====== Provided material ======

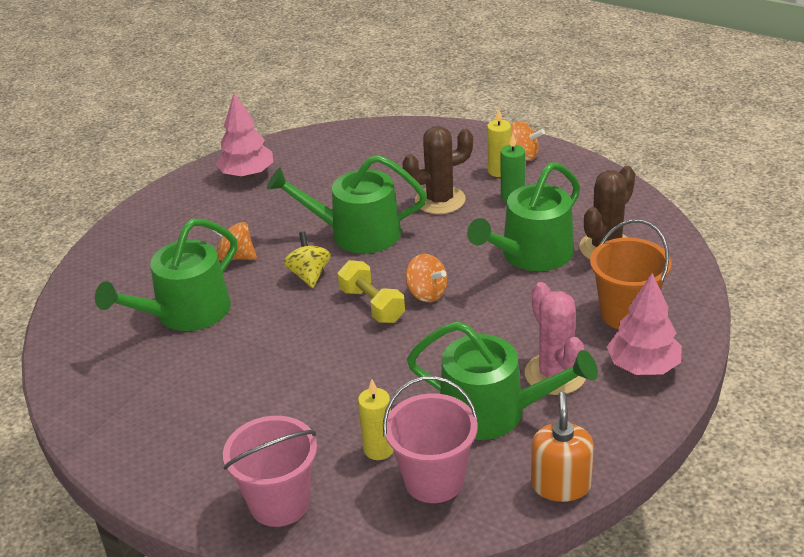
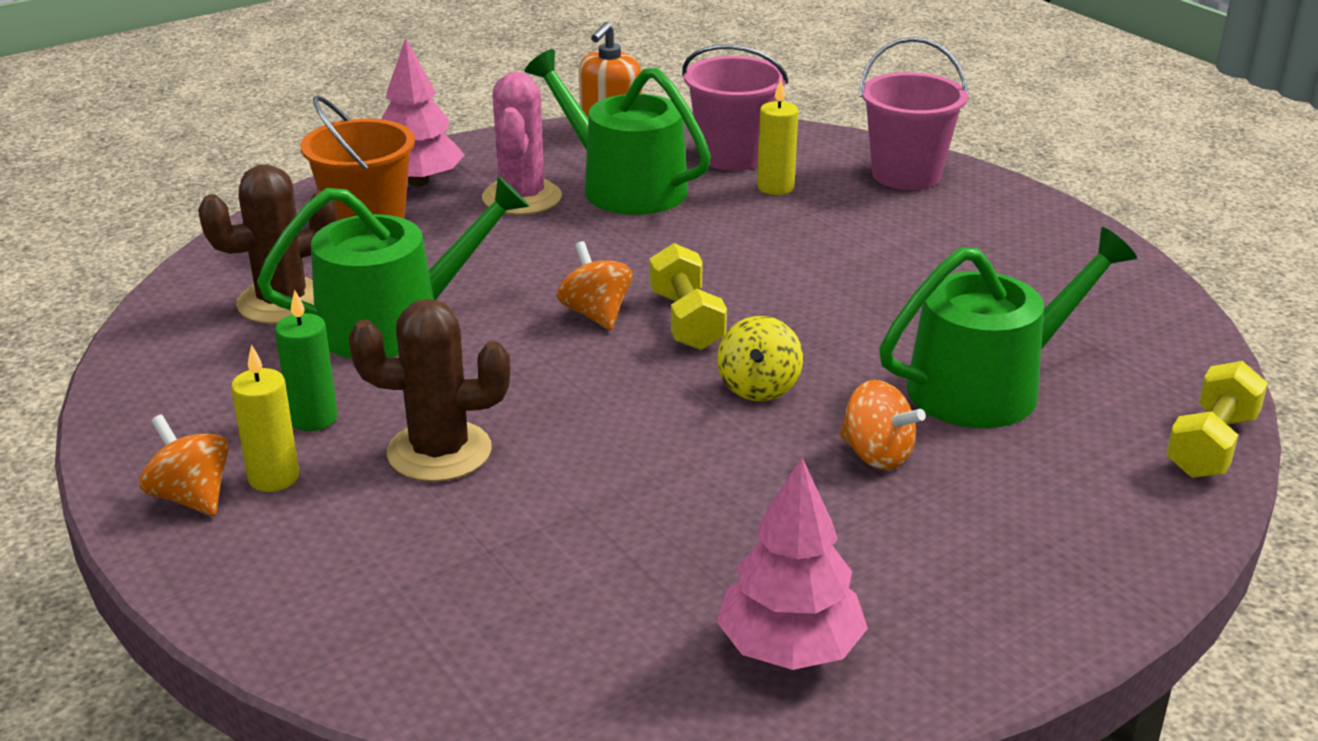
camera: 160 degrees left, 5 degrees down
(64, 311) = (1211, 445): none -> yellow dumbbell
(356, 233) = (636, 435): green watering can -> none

======

**Your objective**
Exclude every picture and restate the listing word for word.

**The completed task**
camera: 160 degrees left, 5 degrees down
(64, 311) = (1211, 445): none -> yellow dumbbell
(356, 233) = (636, 435): green watering can -> none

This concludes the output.